#### [WHAT TO PRODUCE]
Scan the material for the word "zener", and copy each line where it shows up.

#### [DATA RECORDS]
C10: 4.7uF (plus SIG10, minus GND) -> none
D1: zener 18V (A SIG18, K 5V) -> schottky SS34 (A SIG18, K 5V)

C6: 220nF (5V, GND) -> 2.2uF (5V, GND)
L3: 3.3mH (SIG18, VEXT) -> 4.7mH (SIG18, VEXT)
* * *
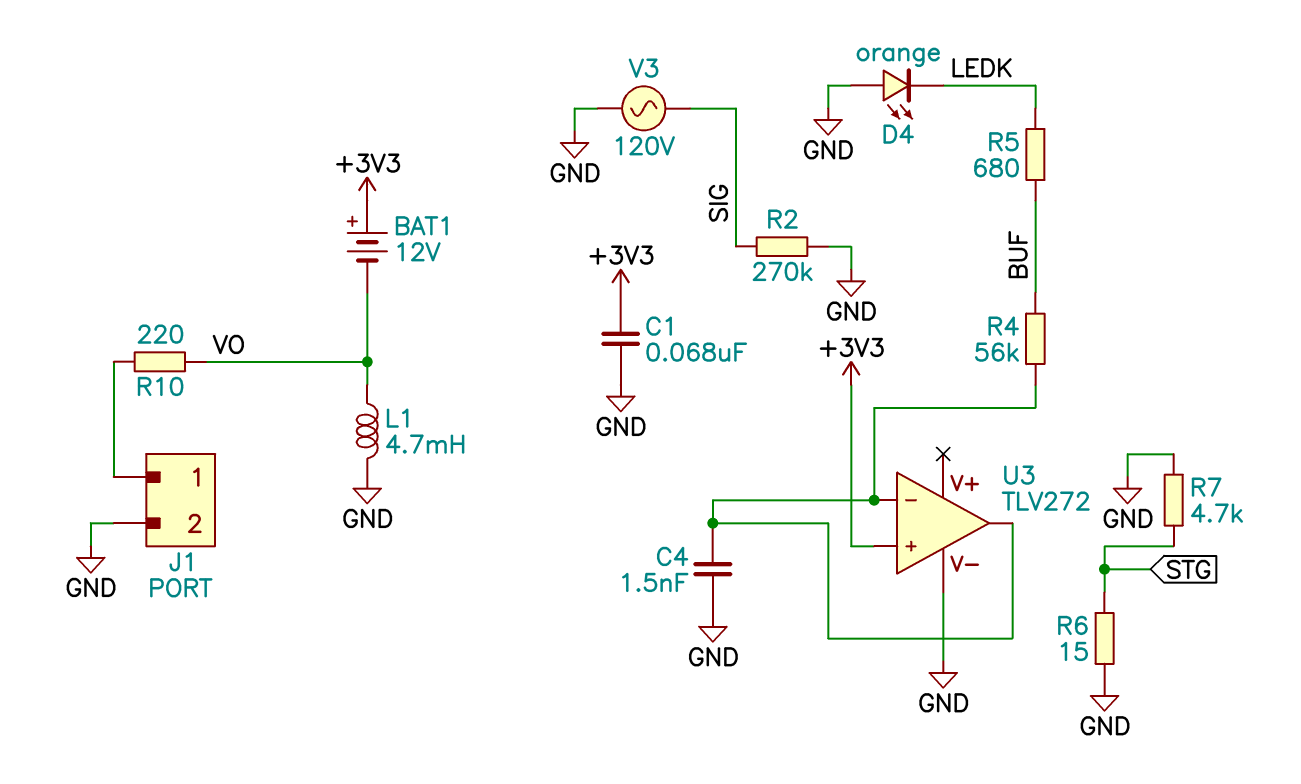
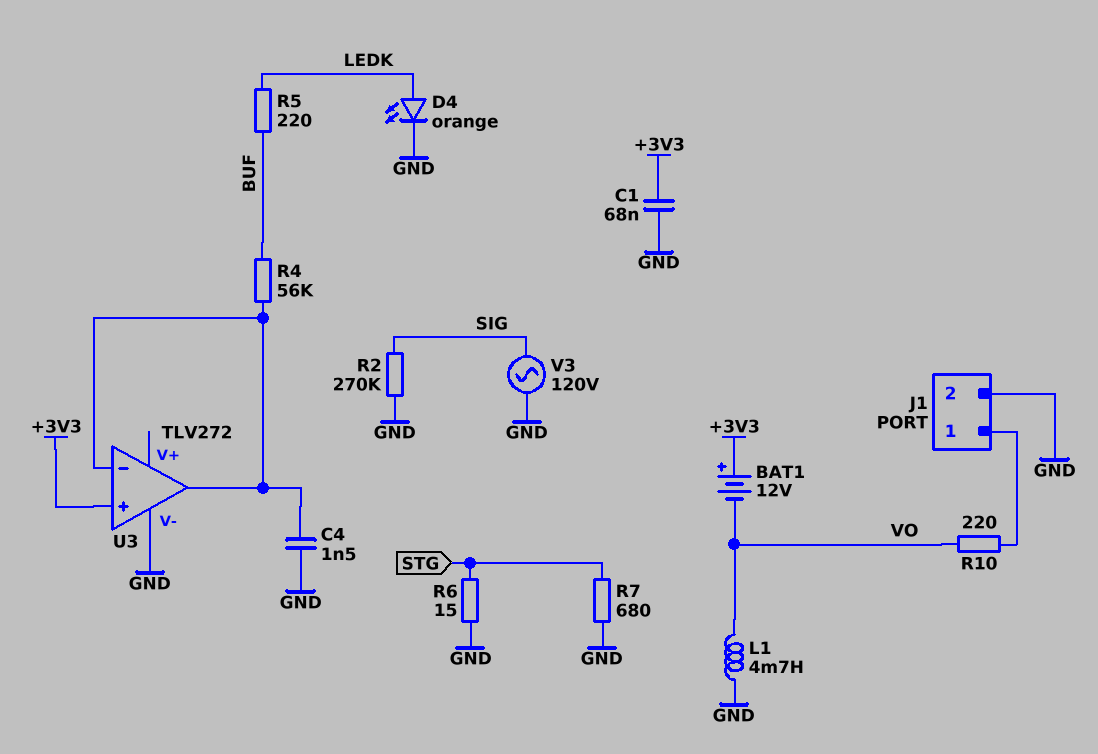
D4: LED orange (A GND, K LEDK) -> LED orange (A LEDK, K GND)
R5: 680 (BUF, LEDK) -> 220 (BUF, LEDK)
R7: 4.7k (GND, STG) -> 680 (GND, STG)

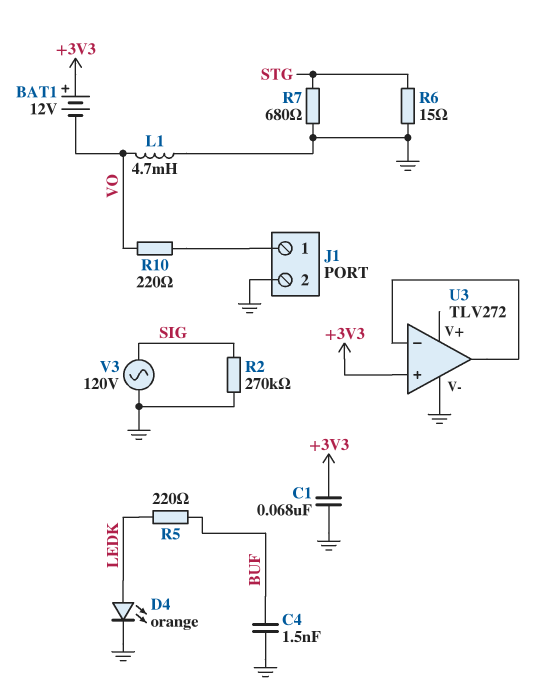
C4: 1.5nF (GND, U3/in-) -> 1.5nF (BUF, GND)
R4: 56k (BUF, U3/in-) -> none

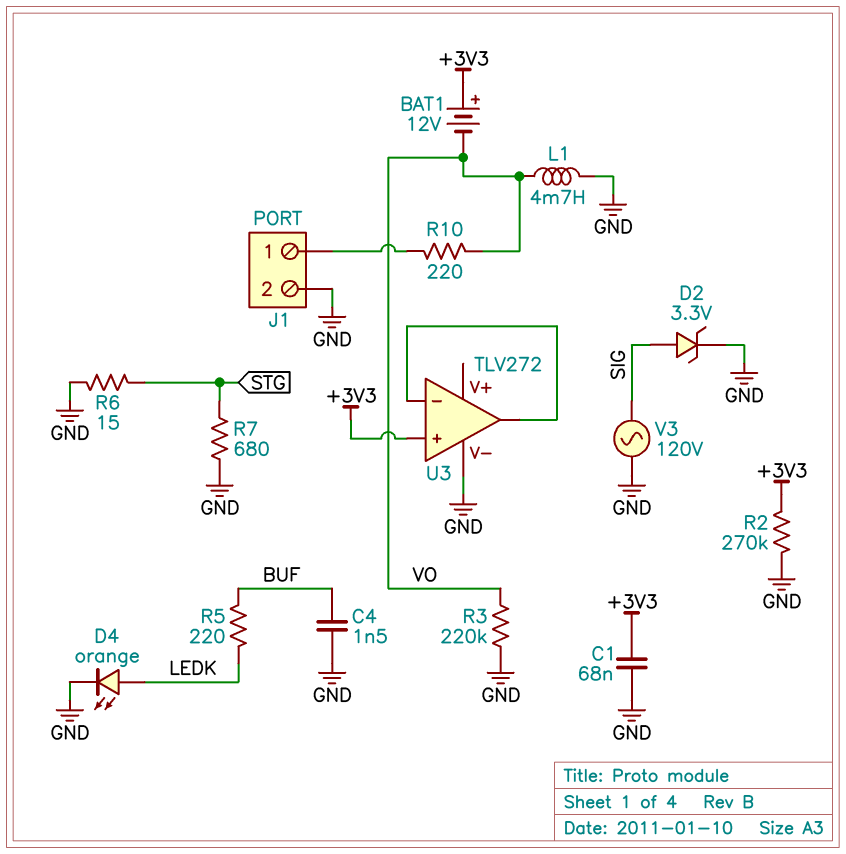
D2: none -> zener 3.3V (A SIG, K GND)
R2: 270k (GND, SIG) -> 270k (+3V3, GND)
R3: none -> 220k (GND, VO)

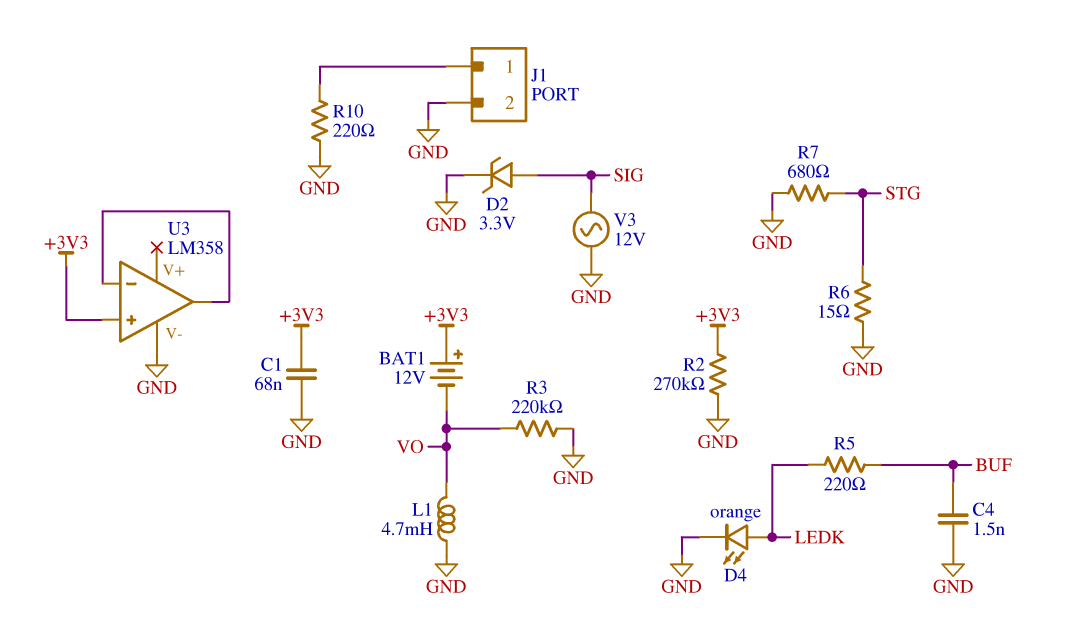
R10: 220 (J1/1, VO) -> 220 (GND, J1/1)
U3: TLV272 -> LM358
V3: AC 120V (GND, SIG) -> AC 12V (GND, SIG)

#### [TASK RESPONSE]
D1: zener 18V (A SIG18, K 5V) -> schottky SS34 (A SIG18, K 5V)
D2: none -> zener 3.3V (A SIG, K GND)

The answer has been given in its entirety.